> **Records supplied**:
_ _ _

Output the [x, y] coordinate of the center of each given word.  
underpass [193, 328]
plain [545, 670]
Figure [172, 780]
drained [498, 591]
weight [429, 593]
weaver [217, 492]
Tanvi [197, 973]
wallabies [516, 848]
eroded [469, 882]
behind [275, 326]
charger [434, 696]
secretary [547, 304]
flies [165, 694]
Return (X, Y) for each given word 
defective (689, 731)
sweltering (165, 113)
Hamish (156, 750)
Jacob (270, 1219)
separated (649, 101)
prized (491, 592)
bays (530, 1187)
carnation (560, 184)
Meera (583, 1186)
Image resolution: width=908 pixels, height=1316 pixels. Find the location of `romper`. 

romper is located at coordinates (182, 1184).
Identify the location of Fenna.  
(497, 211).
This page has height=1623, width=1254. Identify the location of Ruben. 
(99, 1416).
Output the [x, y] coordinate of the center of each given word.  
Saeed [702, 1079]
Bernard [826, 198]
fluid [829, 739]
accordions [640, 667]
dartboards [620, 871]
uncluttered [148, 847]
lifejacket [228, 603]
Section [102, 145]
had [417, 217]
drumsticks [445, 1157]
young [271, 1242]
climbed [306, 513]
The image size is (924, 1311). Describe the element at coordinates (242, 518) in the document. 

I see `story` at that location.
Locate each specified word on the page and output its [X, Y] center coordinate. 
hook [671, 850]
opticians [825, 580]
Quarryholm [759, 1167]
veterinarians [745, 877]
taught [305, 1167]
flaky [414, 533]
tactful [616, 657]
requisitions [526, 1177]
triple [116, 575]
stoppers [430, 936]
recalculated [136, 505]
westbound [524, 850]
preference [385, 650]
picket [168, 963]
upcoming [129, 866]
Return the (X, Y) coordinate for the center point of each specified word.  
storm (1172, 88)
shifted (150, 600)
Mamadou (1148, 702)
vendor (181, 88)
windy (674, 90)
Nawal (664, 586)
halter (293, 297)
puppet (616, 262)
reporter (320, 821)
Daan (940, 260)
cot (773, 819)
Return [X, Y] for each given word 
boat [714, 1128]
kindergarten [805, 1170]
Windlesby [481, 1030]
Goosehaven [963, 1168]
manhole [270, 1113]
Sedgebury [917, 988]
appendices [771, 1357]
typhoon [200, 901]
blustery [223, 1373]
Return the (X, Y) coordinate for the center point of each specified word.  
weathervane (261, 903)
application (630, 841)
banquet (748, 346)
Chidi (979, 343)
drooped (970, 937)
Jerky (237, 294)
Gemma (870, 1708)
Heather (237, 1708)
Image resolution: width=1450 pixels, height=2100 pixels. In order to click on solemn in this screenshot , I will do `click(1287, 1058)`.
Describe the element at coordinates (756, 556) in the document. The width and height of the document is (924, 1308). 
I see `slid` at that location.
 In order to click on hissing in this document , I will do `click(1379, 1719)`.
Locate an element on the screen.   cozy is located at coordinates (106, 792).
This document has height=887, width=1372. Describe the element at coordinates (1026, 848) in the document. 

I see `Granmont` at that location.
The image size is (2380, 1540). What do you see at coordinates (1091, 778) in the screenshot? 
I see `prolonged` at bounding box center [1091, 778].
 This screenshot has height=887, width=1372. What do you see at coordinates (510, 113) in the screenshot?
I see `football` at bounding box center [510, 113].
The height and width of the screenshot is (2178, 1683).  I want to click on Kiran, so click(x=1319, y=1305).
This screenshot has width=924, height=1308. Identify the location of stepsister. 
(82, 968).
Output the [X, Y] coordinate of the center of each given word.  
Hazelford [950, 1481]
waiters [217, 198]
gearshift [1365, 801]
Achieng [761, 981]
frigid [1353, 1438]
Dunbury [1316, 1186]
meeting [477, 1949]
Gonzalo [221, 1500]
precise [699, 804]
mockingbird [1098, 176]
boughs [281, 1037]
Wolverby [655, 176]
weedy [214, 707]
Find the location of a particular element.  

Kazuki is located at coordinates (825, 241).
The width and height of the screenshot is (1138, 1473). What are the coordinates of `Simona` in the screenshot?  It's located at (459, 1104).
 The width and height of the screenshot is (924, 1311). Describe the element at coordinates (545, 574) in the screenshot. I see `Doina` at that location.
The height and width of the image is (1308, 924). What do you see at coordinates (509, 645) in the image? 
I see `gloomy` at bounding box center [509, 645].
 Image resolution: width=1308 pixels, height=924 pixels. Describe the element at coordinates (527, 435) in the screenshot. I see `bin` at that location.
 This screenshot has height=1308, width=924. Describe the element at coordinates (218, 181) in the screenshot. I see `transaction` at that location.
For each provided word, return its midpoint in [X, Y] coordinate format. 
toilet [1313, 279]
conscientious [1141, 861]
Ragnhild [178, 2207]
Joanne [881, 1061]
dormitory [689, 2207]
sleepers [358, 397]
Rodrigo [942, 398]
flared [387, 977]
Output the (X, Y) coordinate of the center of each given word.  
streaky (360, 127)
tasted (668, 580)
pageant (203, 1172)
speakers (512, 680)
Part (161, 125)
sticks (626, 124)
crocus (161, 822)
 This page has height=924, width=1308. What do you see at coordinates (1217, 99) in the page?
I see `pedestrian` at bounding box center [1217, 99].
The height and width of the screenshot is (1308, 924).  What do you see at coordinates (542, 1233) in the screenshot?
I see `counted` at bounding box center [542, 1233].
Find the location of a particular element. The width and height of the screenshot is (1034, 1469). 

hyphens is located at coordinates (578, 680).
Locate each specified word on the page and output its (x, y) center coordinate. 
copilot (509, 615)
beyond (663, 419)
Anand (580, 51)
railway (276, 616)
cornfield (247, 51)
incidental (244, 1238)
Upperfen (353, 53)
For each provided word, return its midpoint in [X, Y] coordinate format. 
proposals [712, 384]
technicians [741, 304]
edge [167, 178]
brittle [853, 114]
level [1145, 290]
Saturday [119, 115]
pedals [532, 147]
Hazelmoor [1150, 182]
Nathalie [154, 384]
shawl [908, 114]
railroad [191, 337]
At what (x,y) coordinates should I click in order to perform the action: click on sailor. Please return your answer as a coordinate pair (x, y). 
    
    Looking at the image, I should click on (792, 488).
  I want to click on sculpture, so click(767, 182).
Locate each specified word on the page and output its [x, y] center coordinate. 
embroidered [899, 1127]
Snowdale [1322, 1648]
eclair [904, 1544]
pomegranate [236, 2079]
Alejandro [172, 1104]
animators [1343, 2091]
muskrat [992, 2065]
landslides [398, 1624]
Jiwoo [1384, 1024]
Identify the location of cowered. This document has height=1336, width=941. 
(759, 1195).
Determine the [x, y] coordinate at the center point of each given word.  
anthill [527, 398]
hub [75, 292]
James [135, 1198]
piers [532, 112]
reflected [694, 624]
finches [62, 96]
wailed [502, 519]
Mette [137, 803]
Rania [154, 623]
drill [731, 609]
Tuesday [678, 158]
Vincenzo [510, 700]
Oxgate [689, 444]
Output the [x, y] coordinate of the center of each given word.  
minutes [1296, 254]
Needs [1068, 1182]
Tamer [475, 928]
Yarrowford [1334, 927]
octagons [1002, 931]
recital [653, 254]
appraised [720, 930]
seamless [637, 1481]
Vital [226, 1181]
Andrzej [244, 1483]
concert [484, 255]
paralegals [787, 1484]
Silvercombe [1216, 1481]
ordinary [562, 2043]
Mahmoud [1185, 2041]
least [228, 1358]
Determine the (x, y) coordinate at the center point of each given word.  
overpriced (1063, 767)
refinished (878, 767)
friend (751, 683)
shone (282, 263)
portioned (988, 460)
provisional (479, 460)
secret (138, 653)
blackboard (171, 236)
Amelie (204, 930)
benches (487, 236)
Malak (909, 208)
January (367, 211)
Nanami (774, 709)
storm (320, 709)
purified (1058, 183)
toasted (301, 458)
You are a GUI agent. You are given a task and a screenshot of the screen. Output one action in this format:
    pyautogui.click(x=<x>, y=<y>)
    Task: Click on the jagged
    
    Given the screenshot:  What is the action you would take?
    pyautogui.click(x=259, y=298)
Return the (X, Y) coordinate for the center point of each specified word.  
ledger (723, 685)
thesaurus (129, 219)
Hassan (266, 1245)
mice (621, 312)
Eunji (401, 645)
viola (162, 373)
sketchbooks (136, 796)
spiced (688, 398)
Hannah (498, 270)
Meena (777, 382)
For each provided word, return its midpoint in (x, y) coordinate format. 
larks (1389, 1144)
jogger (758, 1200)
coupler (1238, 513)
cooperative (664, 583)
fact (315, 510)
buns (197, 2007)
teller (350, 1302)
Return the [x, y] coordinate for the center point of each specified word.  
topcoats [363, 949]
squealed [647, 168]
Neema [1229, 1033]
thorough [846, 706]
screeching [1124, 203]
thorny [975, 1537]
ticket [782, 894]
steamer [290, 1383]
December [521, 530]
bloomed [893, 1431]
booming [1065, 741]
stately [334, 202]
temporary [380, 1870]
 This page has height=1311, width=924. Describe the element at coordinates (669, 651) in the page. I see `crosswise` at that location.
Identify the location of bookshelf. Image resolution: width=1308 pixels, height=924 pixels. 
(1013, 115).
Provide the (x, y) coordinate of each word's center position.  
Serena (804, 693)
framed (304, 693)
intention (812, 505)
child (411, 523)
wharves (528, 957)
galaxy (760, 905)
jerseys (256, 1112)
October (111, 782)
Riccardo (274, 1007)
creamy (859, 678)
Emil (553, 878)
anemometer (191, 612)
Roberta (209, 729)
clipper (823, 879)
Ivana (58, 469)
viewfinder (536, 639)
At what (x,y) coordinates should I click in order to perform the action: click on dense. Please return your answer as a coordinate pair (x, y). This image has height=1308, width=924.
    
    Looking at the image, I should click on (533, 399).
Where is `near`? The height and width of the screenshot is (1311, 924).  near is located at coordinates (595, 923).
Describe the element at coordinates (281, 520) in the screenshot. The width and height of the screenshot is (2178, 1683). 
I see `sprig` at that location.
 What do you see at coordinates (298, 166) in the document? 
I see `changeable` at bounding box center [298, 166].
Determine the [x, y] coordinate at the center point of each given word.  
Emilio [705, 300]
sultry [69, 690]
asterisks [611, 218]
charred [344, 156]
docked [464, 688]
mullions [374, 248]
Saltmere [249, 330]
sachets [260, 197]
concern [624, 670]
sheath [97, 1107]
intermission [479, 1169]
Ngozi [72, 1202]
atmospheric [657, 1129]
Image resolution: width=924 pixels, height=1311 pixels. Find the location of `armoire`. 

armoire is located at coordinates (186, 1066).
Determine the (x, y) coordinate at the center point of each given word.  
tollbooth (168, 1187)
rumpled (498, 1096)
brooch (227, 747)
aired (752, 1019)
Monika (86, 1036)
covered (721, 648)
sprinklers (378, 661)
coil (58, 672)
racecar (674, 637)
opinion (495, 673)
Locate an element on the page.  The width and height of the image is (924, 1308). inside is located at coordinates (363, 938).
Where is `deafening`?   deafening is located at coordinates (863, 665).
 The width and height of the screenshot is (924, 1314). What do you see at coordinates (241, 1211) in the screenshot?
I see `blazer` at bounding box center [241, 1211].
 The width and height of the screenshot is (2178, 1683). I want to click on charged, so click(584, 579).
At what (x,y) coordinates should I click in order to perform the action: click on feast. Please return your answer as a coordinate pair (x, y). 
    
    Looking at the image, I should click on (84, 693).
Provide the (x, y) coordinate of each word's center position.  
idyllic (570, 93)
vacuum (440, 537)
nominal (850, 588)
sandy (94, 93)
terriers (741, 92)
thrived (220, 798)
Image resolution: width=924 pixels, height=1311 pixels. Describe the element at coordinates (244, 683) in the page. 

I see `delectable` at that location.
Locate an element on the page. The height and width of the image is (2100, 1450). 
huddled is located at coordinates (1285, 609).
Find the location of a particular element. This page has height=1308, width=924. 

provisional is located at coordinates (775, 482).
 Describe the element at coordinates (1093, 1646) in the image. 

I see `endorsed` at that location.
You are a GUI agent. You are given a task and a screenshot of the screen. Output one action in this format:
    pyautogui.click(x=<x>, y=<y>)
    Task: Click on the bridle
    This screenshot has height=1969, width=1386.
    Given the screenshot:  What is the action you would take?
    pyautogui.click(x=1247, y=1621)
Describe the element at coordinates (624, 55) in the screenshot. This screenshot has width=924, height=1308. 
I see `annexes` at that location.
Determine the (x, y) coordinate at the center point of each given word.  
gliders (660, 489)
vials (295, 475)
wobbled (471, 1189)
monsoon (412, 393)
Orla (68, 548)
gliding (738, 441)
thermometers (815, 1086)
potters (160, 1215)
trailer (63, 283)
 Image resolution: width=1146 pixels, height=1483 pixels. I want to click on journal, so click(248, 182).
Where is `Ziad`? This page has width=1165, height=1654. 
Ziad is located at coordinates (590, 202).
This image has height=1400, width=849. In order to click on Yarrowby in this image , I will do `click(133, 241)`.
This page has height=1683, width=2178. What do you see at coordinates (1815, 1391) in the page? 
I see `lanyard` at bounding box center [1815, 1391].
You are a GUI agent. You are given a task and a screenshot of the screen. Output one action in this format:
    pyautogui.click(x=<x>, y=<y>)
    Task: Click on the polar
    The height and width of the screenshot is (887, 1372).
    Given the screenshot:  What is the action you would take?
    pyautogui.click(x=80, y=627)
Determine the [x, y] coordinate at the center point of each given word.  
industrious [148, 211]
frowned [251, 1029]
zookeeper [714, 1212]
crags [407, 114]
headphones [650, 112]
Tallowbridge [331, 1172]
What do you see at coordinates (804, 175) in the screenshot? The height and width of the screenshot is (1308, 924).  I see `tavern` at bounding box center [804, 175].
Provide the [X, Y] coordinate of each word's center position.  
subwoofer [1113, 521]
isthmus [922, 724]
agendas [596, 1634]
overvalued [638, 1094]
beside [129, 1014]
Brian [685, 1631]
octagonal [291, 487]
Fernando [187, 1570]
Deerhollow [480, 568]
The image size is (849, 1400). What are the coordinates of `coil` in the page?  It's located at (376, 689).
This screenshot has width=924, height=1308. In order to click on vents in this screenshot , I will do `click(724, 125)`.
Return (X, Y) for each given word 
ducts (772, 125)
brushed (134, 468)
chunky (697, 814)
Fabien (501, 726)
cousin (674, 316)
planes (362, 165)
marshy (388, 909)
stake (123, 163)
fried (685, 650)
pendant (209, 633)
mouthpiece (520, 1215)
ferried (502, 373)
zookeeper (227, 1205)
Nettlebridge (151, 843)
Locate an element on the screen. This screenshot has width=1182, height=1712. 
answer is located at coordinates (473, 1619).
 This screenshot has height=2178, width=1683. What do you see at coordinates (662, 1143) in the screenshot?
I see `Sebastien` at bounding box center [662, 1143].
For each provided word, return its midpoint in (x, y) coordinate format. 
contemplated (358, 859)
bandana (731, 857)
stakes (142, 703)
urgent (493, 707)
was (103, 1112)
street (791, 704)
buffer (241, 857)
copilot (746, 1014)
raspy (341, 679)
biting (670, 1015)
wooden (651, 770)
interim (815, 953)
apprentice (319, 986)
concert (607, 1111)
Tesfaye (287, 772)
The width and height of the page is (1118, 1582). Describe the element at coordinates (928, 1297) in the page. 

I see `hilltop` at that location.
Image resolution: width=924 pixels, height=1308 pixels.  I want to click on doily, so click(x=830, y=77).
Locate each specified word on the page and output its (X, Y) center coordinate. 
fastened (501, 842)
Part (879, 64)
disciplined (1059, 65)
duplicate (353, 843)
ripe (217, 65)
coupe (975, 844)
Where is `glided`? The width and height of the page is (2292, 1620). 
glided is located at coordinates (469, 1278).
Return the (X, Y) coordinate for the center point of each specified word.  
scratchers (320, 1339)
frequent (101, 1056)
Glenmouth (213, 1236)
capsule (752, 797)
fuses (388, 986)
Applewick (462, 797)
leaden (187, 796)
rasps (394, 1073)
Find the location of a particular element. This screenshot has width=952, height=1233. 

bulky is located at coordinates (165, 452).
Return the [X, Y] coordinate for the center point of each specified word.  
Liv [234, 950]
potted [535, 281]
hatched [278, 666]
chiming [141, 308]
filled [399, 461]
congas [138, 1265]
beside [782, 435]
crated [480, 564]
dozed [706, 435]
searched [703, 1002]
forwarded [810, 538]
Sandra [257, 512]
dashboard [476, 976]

_ _ _

> **Do this**: Lay out the records as a numbered list, from the first line through the line containing "Nawal (664, 586)", inclusive, and leave out any blank lines.

> **The result**:
1. Output the [x, y] coordinate of the center of each given word.  
2. underpass [193, 328]
3. plain [545, 670]
4. Figure [172, 780]
5. drained [498, 591]
6. weight [429, 593]
7. weaver [217, 492]
8. Tanvi [197, 973]
9. wallabies [516, 848]
10. eroded [469, 882]
11. behind [275, 326]
12. charger [434, 696]
13. secretary [547, 304]
14. flies [165, 694]
15. Return (X, Y) for each given word 
16. defective (689, 731)
17. sweltering (165, 113)
18. Hamish (156, 750)
19. Jacob (270, 1219)
20. separated (649, 101)
21. prized (491, 592)
22. bays (530, 1187)
23. carnation (560, 184)
24. Meera (583, 1186)
25. Image resolution: width=908 pixels, height=1316 pixels. Find the location of `romper`. 
26. romper is located at coordinates (182, 1184).
27. Identify the location of Fenna.  
28. (497, 211).
29. This page has height=1623, width=1254. Identify the location of Ruben. 
30. (99, 1416).
31. Output the [x, y] coordinate of the center of each given word.  
32. Saeed [702, 1079]
33. Bernard [826, 198]
34. fluid [829, 739]
35. accordions [640, 667]
36. dartboards [620, 871]
37. uncluttered [148, 847]
38. lifejacket [228, 603]
39. Section [102, 145]
40. had [417, 217]
41. drumsticks [445, 1157]
42. young [271, 1242]
43. climbed [306, 513]
44. The image size is (924, 1311). Describe the element at coordinates (242, 518) in the document. 
45. I see `story` at that location.
46. Locate each specified word on the page and output its [X, Y] center coordinate. 
47. hook [671, 850]
48. opticians [825, 580]
49. Quarryholm [759, 1167]
50. veterinarians [745, 877]
51. taught [305, 1167]
52. flaky [414, 533]
53. tactful [616, 657]
54. requisitions [526, 1177]
55. triple [116, 575]
56. stoppers [430, 936]
57. recalculated [136, 505]
58. westbound [524, 850]
59. preference [385, 650]
60. picket [168, 963]
61. upcoming [129, 866]
62. Return the (X, Y) coordinate for the center point of each specified word.  
63. storm (1172, 88)
64. shifted (150, 600)
65. Mamadou (1148, 702)
66. vendor (181, 88)
67. windy (674, 90)
68. Nawal (664, 586)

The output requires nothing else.